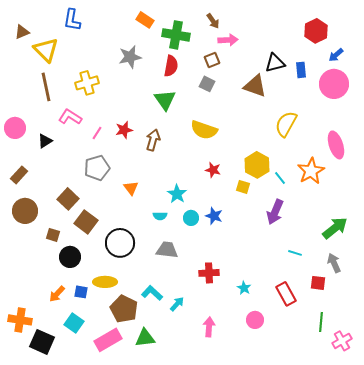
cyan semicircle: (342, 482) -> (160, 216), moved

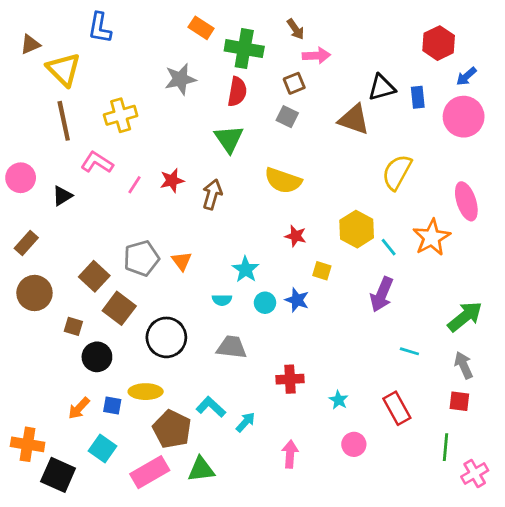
gray pentagon: (97, 168) -> (141, 258), moved
yellow square: (243, 187) -> (322, 271), moved
red square: (318, 283) -> (459, 401), moved

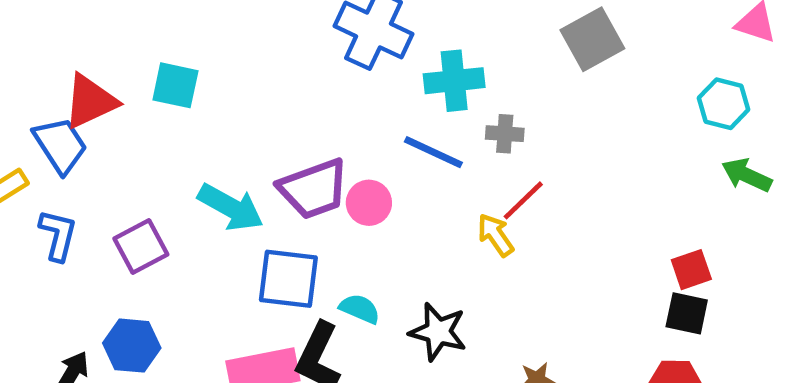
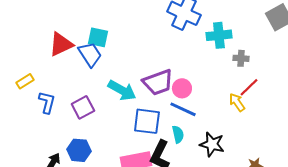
blue trapezoid: (60, 145) -> (90, 54), moved
blue line: (433, 152) -> (183, 109), moved
cyan semicircle: (360, 309) -> (178, 134), turned 54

*WHAT YOU ARE ASKED TO DO*. Give back exactly the lines running from the one that contains "yellow square: (243, 187)" to the end of the records, including both of those lines and excluding every picture.

*EXERCISE RESPONSE*.
yellow square: (243, 187) -> (322, 271), moved
red square: (318, 283) -> (459, 401), moved

blue trapezoid: (60, 145) -> (90, 54), moved
blue line: (433, 152) -> (183, 109), moved
cyan semicircle: (360, 309) -> (178, 134), turned 54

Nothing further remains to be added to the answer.